EXTRACTED ENTRIES START

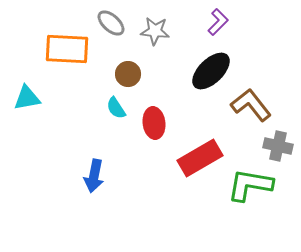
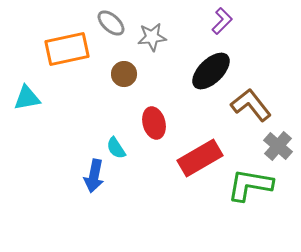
purple L-shape: moved 4 px right, 1 px up
gray star: moved 3 px left, 6 px down; rotated 12 degrees counterclockwise
orange rectangle: rotated 15 degrees counterclockwise
brown circle: moved 4 px left
cyan semicircle: moved 40 px down
red ellipse: rotated 8 degrees counterclockwise
gray cross: rotated 28 degrees clockwise
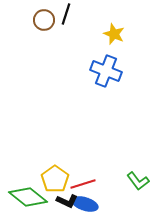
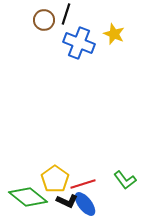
blue cross: moved 27 px left, 28 px up
green L-shape: moved 13 px left, 1 px up
blue ellipse: rotated 35 degrees clockwise
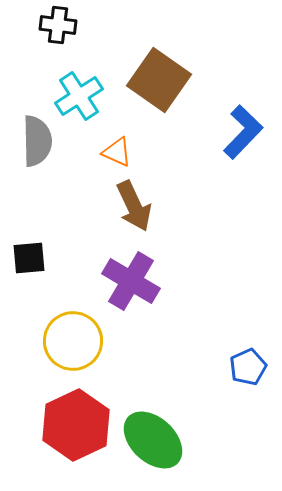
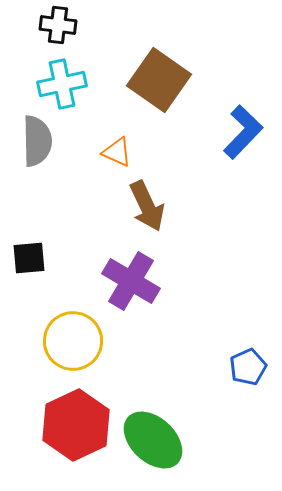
cyan cross: moved 17 px left, 12 px up; rotated 21 degrees clockwise
brown arrow: moved 13 px right
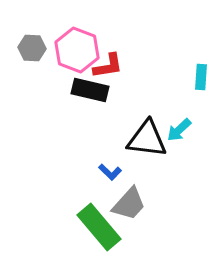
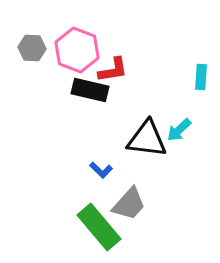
red L-shape: moved 5 px right, 4 px down
blue L-shape: moved 9 px left, 2 px up
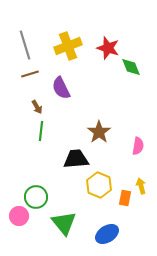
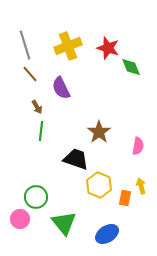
brown line: rotated 66 degrees clockwise
black trapezoid: rotated 24 degrees clockwise
pink circle: moved 1 px right, 3 px down
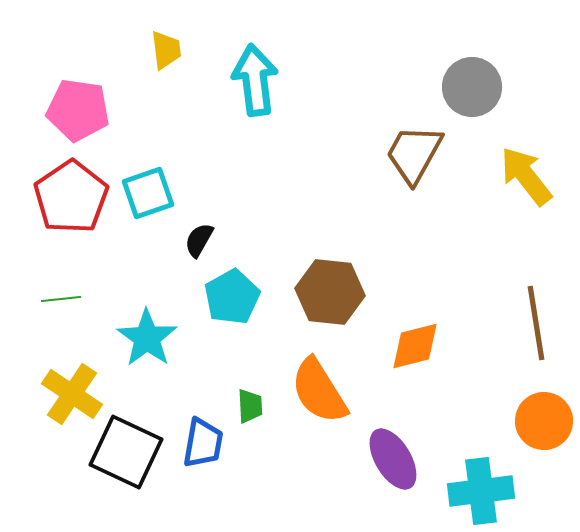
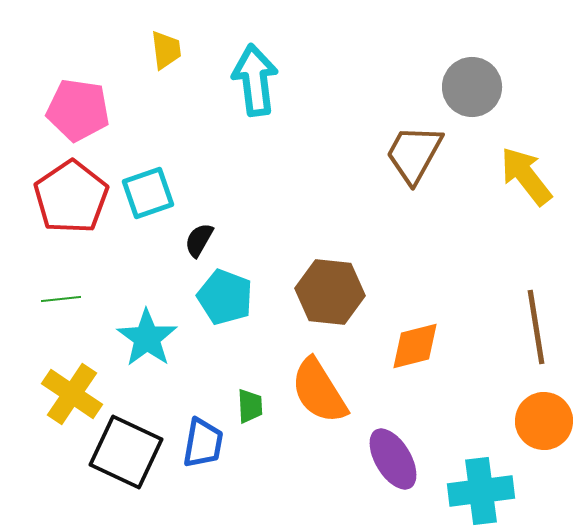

EXTRACTED ENTRIES END

#### [THE PROBLEM]
Repeat the listing above verbatim, but exclude the pictures it contains.

#### [WRITTEN RESPONSE]
purple L-shape: moved 4 px right, 1 px up
gray star: moved 3 px left, 6 px down; rotated 12 degrees counterclockwise
orange rectangle: rotated 15 degrees counterclockwise
brown circle: moved 4 px left
cyan semicircle: moved 40 px down
red ellipse: rotated 8 degrees counterclockwise
gray cross: rotated 28 degrees clockwise
blue cross: moved 27 px left, 28 px up
green L-shape: moved 13 px left, 1 px up
blue ellipse: rotated 35 degrees clockwise
cyan cross: moved 17 px left, 12 px up; rotated 21 degrees clockwise
brown arrow: moved 13 px right
red L-shape: moved 5 px right, 4 px down
blue L-shape: moved 9 px left, 2 px up
brown line: rotated 66 degrees clockwise
black trapezoid: rotated 24 degrees clockwise
pink circle: moved 1 px right, 3 px down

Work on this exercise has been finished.